(DATA EXTRACTS)

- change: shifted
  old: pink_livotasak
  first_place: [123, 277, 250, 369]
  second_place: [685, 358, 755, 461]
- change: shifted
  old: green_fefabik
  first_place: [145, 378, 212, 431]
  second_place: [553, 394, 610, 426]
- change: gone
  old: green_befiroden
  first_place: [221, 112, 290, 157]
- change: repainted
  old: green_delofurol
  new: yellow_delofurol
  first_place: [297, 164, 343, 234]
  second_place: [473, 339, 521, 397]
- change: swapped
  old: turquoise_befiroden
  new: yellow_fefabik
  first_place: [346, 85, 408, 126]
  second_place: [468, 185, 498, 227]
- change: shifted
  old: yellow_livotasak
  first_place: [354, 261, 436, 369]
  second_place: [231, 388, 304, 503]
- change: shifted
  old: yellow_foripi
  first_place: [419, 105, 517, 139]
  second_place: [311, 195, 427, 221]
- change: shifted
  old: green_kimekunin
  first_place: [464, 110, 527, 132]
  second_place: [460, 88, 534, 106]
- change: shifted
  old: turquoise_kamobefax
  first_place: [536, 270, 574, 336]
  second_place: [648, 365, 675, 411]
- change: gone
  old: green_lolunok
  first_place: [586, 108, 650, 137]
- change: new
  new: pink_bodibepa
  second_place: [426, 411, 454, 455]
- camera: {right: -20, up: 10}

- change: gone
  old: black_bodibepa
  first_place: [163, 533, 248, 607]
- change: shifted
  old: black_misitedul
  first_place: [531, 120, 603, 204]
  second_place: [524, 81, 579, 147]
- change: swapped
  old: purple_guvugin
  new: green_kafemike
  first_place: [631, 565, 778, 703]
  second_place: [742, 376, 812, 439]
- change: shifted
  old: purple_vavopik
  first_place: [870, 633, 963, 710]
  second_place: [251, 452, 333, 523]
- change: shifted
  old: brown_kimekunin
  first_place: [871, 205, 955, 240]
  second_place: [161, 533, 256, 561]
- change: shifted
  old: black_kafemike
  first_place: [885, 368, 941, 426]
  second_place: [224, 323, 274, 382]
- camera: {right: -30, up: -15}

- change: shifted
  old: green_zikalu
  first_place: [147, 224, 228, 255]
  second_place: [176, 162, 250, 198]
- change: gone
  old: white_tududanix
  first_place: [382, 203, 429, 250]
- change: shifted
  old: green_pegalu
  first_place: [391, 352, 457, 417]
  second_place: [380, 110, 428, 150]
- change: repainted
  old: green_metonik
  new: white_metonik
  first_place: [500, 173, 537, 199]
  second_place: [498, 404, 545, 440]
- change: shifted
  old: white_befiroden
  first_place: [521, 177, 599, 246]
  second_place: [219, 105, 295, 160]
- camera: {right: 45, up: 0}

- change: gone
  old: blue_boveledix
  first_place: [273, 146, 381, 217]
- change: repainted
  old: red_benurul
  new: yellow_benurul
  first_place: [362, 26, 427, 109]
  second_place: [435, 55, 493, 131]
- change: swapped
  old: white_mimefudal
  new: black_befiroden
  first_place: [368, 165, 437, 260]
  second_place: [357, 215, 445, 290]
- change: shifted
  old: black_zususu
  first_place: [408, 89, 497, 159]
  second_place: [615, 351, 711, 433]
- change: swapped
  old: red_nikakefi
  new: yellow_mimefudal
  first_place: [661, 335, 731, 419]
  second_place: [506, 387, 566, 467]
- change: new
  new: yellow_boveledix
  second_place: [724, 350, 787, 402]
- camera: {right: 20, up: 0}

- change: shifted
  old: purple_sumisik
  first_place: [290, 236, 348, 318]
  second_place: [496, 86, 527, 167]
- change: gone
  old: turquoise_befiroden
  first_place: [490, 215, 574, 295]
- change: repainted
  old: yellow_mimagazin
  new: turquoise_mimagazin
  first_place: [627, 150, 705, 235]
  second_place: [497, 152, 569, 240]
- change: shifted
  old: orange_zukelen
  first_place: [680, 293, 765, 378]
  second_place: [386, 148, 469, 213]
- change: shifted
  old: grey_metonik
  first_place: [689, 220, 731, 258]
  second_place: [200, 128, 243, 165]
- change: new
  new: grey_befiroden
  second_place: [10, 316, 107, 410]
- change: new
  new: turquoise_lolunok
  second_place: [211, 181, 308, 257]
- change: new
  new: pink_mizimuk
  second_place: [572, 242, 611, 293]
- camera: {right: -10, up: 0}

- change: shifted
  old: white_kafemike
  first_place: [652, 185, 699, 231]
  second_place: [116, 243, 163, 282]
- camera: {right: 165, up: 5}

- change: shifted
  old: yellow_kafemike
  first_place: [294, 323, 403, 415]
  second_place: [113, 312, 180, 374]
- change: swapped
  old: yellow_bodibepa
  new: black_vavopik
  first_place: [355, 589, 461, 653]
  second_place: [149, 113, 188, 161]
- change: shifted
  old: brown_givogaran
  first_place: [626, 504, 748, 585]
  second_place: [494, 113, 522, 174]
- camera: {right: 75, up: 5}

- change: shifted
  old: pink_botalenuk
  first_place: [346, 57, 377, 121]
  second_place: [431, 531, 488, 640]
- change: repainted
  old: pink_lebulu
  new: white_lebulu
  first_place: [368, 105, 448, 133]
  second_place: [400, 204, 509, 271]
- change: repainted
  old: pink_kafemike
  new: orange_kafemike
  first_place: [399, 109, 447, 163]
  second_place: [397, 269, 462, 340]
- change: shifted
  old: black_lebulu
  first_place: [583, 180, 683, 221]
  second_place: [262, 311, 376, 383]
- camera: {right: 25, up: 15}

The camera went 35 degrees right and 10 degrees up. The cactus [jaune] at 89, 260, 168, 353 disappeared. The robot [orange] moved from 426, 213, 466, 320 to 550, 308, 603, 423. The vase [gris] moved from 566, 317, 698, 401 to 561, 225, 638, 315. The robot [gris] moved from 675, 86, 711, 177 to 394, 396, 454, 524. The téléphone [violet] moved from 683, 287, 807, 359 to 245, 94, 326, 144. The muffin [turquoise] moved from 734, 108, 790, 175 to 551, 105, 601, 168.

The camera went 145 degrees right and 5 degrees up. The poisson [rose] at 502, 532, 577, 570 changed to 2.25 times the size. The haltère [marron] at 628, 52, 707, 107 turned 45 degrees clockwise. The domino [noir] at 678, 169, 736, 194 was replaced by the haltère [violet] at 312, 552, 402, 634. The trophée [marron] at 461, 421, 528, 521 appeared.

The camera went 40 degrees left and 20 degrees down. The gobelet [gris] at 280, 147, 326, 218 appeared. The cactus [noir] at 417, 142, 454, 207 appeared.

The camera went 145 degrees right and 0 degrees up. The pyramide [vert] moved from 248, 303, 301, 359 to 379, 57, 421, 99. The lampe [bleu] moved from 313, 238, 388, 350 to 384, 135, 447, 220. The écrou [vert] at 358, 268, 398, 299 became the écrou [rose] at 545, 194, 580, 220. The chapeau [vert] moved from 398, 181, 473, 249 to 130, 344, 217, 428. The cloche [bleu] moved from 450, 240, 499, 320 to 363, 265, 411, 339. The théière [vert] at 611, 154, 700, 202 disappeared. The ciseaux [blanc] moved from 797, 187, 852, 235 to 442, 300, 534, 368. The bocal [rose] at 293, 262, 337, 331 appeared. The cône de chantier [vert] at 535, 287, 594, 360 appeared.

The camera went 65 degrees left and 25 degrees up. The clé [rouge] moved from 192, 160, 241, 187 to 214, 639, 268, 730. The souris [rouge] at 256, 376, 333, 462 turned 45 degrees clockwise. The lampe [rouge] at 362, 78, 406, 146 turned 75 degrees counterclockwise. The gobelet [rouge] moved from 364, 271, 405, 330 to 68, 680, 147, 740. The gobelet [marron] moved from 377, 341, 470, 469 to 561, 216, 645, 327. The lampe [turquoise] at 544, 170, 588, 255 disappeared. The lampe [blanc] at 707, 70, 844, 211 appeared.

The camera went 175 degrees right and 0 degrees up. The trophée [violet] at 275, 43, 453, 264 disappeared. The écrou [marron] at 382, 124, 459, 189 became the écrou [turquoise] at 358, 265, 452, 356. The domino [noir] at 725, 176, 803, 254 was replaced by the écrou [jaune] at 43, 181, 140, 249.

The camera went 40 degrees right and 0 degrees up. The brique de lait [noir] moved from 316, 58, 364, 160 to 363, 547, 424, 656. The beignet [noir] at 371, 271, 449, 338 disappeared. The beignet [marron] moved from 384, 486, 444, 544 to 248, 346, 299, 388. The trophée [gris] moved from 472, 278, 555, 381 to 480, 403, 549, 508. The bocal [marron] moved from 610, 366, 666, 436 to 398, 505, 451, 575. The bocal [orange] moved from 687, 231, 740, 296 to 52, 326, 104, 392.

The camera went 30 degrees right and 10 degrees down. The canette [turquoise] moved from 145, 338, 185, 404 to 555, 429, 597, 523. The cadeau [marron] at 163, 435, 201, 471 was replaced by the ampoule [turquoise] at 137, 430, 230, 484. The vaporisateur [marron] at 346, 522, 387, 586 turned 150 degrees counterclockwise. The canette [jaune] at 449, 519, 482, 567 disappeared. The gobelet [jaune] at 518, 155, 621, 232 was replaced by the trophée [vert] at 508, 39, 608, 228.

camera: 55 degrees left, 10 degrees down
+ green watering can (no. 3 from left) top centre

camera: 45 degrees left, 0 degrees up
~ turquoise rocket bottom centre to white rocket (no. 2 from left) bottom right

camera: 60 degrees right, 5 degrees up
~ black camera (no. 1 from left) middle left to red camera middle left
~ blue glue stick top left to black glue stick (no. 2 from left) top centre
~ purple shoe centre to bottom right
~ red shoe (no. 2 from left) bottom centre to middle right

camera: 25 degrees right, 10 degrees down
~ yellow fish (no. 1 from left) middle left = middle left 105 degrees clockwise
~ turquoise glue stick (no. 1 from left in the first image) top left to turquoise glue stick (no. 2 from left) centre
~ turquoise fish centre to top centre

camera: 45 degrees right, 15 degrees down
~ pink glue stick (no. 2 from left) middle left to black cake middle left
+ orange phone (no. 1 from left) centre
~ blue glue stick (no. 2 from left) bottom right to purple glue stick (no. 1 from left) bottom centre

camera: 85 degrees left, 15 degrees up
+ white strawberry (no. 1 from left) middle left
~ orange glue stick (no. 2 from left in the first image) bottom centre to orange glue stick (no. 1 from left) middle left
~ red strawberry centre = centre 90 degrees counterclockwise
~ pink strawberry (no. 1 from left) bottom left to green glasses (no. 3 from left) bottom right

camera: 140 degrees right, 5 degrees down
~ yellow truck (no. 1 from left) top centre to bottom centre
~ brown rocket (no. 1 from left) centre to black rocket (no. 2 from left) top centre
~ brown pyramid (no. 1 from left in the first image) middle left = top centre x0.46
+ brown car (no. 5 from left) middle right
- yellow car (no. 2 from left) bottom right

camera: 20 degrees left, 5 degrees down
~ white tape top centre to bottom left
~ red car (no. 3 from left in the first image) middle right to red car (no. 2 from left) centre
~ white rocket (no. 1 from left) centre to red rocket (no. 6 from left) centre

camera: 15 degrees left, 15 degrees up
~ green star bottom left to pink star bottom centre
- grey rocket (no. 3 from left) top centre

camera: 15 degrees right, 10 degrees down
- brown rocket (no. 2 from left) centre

(End DATA EXTRACTS)

▶ _WHAT THE EXERCISE ASKS_: Would you retype the lines above from the one with "first_place: [464, 110, 527, 132]" down to the one with "second_place: [426, 411, 454, 455]", word for word, both ends included and no other lines?

▶ _TASK OUTPUT_:
  first_place: [464, 110, 527, 132]
  second_place: [460, 88, 534, 106]
- change: shifted
  old: turquoise_kamobefax
  first_place: [536, 270, 574, 336]
  second_place: [648, 365, 675, 411]
- change: gone
  old: green_lolunok
  first_place: [586, 108, 650, 137]
- change: new
  new: pink_bodibepa
  second_place: [426, 411, 454, 455]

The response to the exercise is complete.